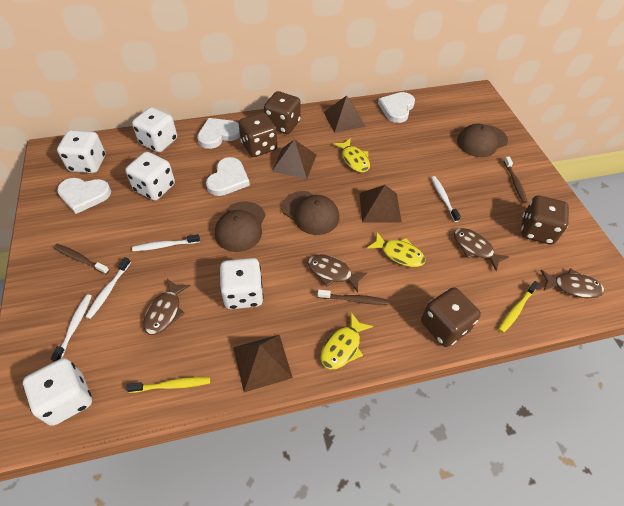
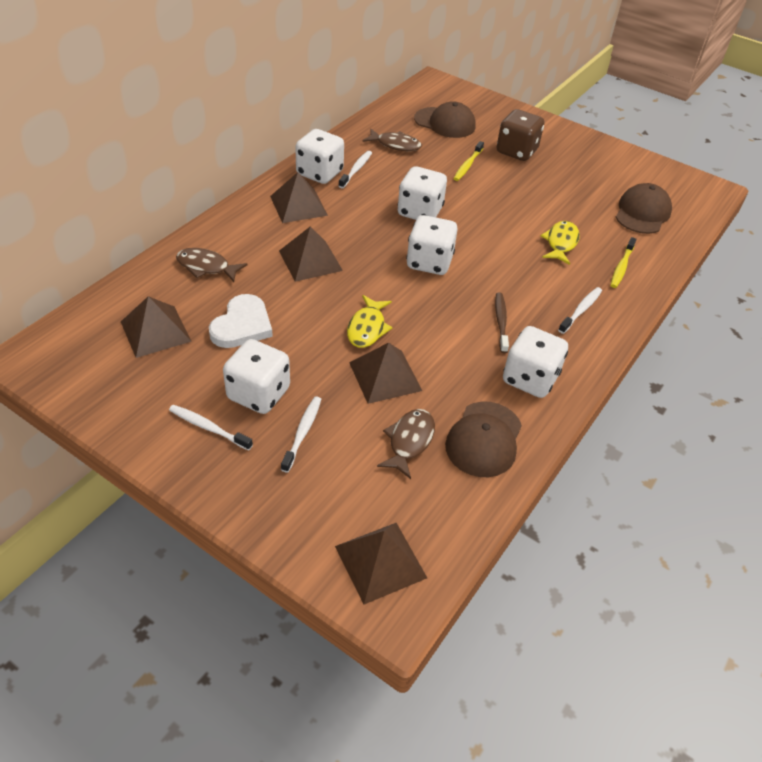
brown dice: 4 -> 1
brown fish: 4 -> 3
brown pyramid: 4 -> 5
brown toothbrush: 3 -> 1
white heart: 4 -> 1
yellow fish: 3 -> 2

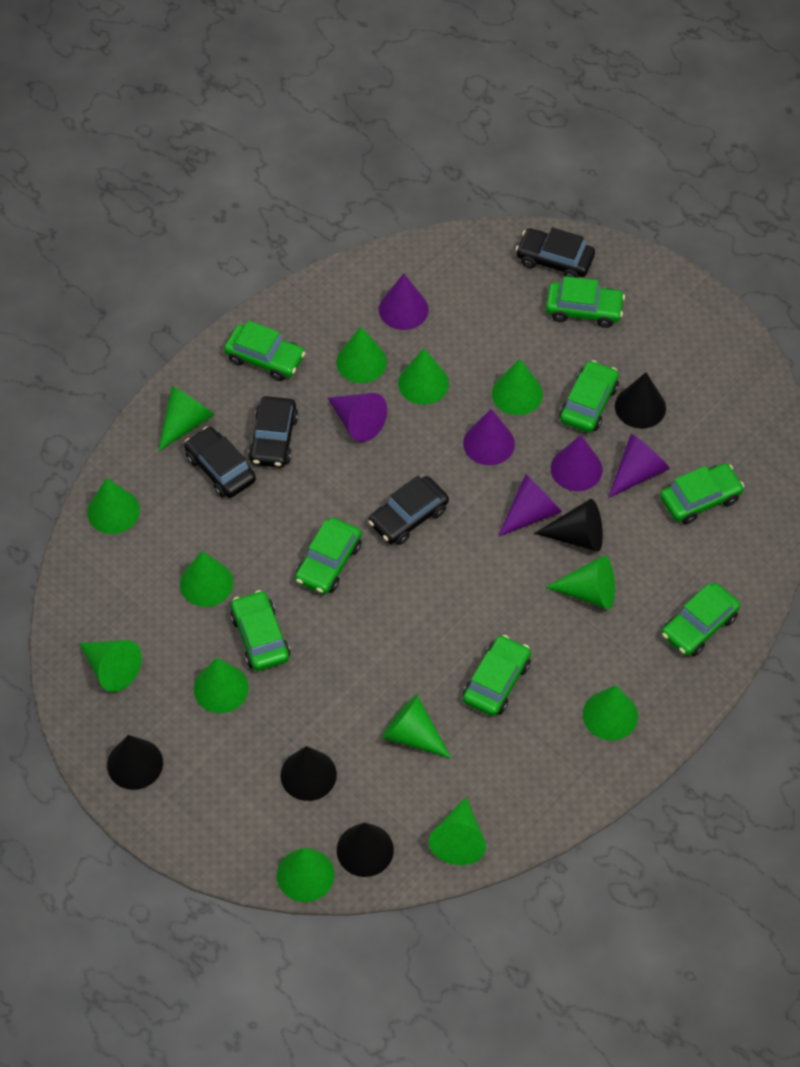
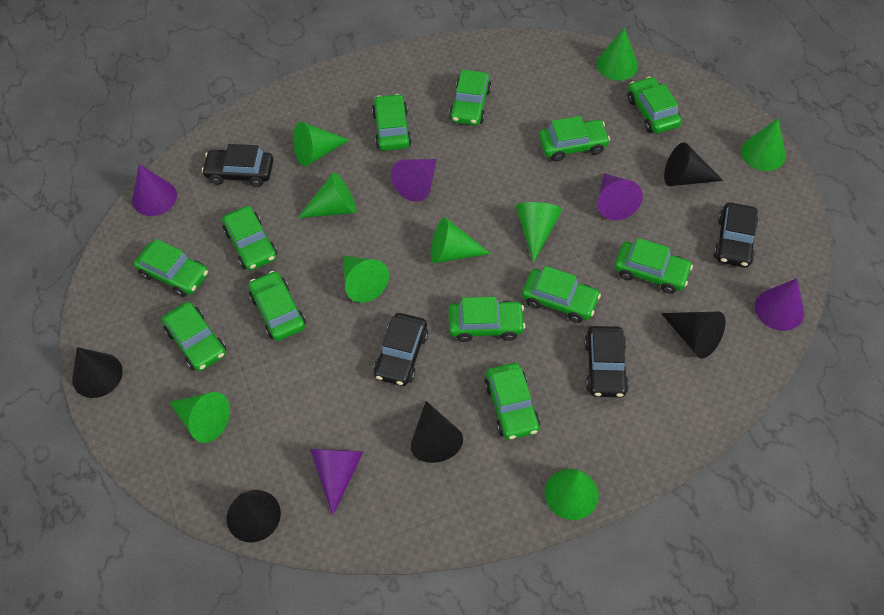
green car: 8 -> 12
green cone: 13 -> 9
purple cone: 6 -> 5

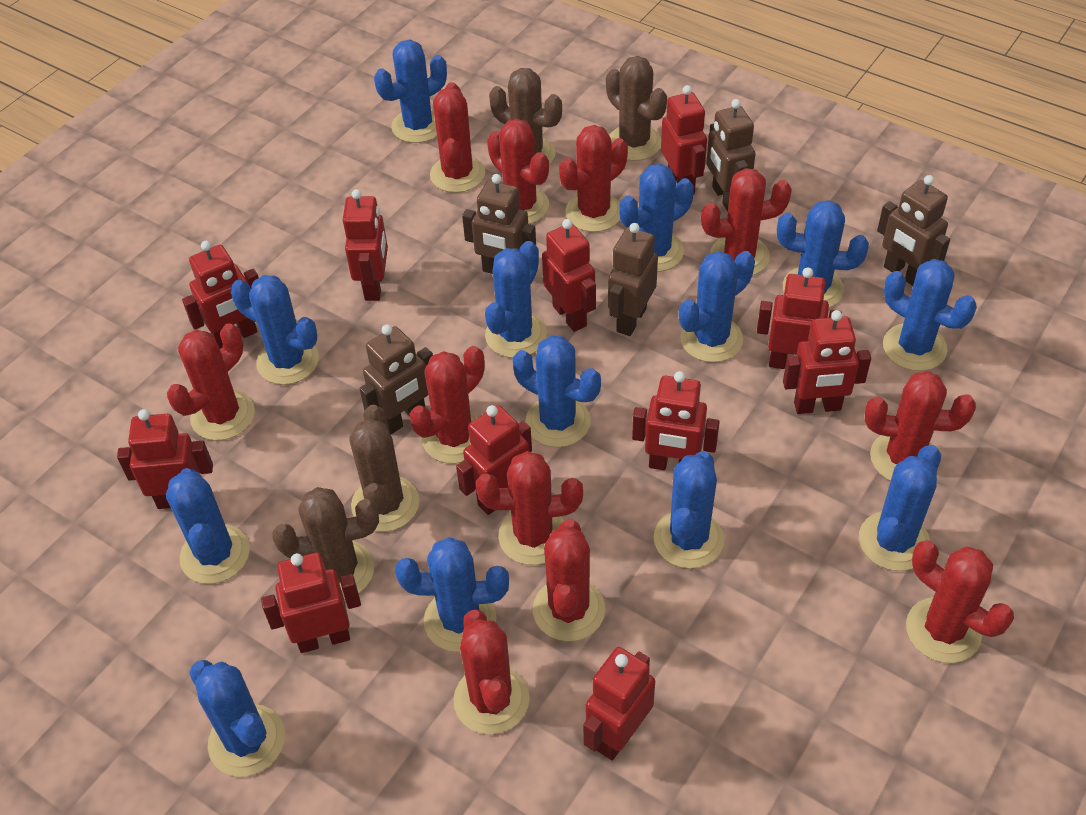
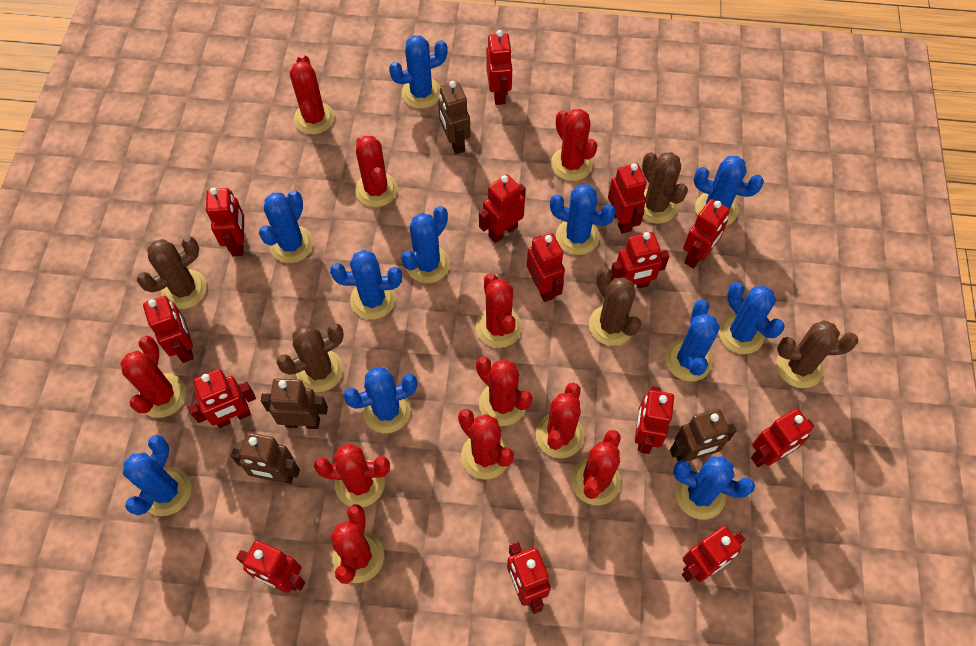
blue cactus: 13 -> 11
brown cactus: 4 -> 5
brown robot: 5 -> 4
red robot: 11 -> 14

**Task brief:**
Write the entries out again word for word. Omit all pictures from them.

**Output of the task:**
brown dice: 4 -> 1
brown fish: 4 -> 3
brown pyramid: 4 -> 5
brown toothbrush: 3 -> 1
white heart: 4 -> 1
yellow fish: 3 -> 2

green car: 8 -> 12
green cone: 13 -> 9
purple cone: 6 -> 5

blue cactus: 13 -> 11
brown cactus: 4 -> 5
brown robot: 5 -> 4
red robot: 11 -> 14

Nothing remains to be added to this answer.